- [Problem to work on] Reproduce the entries exactly and omit the pictures.

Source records
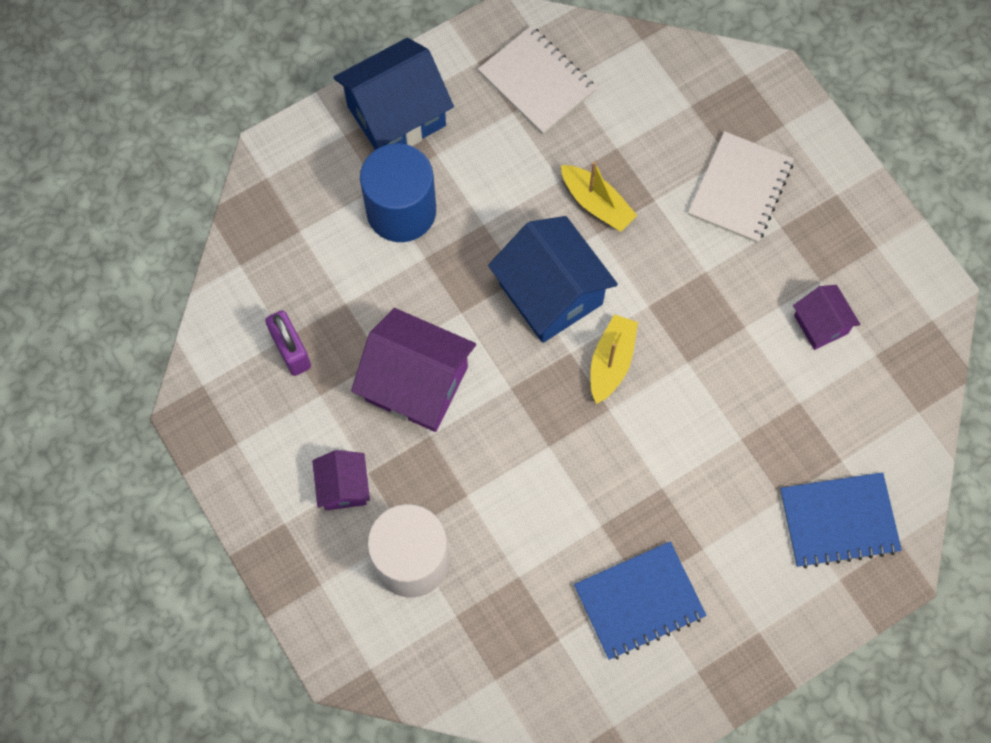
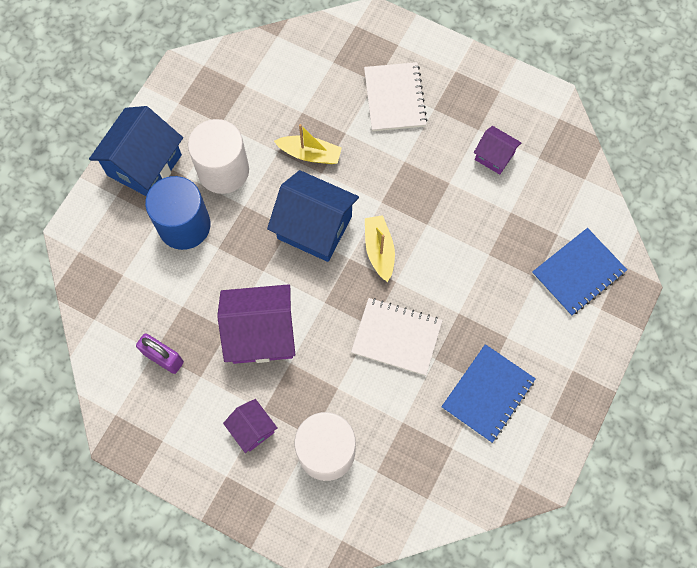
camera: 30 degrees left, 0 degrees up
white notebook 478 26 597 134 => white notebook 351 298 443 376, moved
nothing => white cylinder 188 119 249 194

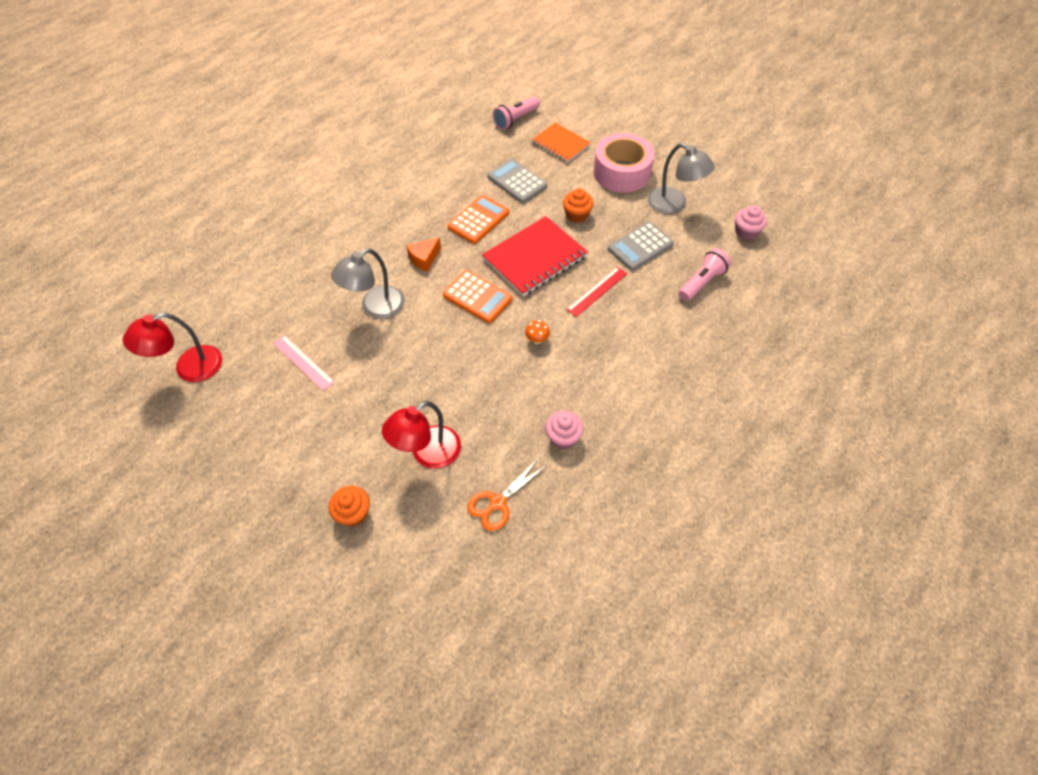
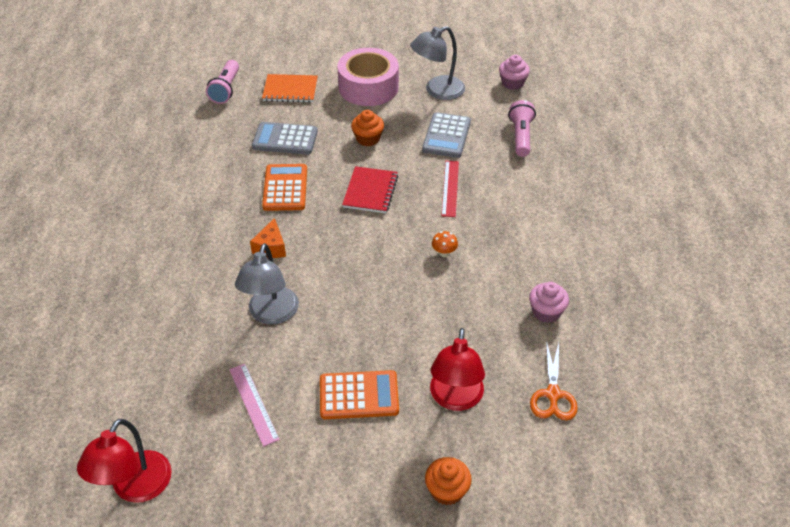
camera: 40 degrees left, 10 degrees down
grey lamp 648 143 715 214 => grey lamp 410 26 465 100, 150 degrees clockwise
red notebook 482 216 588 296 => red notebook 342 166 398 213, x0.63
orange calculator 443 270 512 323 => orange calculator 320 370 399 419, moved
pink ruler 273 335 335 391 => pink ruler 229 364 280 447, 60 degrees clockwise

- [Solution for this problem]
camera: 30 degrees left, 0 degrees up
white notebook 478 26 597 134 => white notebook 351 298 443 376, moved
nothing => white cylinder 188 119 249 194

camera: 40 degrees left, 10 degrees down
grey lamp 648 143 715 214 => grey lamp 410 26 465 100, 150 degrees clockwise
red notebook 482 216 588 296 => red notebook 342 166 398 213, x0.63
orange calculator 443 270 512 323 => orange calculator 320 370 399 419, moved
pink ruler 273 335 335 391 => pink ruler 229 364 280 447, 60 degrees clockwise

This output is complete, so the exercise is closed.